### PROBLEM
Set down, word for word, every line of the material below from the one containing "blue semicircle: (170, 195)" through the one containing "brown cross: (71, 134) -> (27, 116), moved", but none of its pictures.

### GIVEN INFORMATION
※

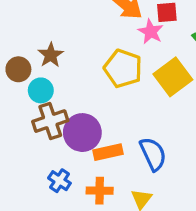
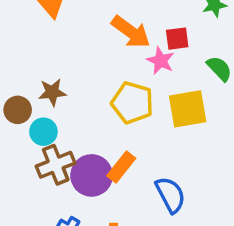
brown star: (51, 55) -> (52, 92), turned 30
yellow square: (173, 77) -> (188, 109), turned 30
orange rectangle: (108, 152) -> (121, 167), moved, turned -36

※

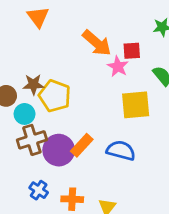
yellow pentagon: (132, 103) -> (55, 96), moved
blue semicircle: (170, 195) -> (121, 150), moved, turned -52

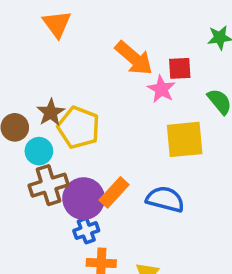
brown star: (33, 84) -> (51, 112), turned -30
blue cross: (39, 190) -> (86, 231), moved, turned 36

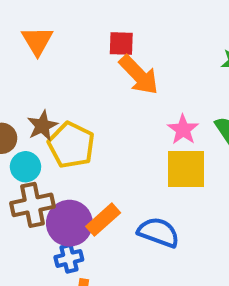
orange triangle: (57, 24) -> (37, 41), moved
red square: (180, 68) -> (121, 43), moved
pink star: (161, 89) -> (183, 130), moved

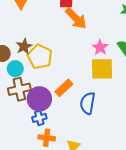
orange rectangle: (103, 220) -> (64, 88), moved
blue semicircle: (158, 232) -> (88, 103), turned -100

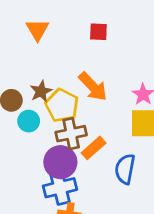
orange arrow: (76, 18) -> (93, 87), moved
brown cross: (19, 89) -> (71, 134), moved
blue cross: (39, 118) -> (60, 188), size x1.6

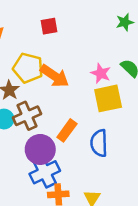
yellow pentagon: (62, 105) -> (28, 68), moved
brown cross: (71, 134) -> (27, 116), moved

※

### WRITTEN SOLUTION
blue semicircle: (170, 195) -> (121, 150), moved, turned -52

brown star: (33, 84) -> (51, 112), turned -30
blue cross: (39, 190) -> (86, 231), moved, turned 36

orange triangle: (57, 24) -> (37, 41), moved
red square: (180, 68) -> (121, 43), moved
pink star: (161, 89) -> (183, 130), moved

orange rectangle: (103, 220) -> (64, 88), moved
blue semicircle: (158, 232) -> (88, 103), turned -100

orange arrow: (76, 18) -> (93, 87), moved
brown cross: (19, 89) -> (71, 134), moved
blue cross: (39, 118) -> (60, 188), size x1.6

yellow pentagon: (62, 105) -> (28, 68), moved
brown cross: (71, 134) -> (27, 116), moved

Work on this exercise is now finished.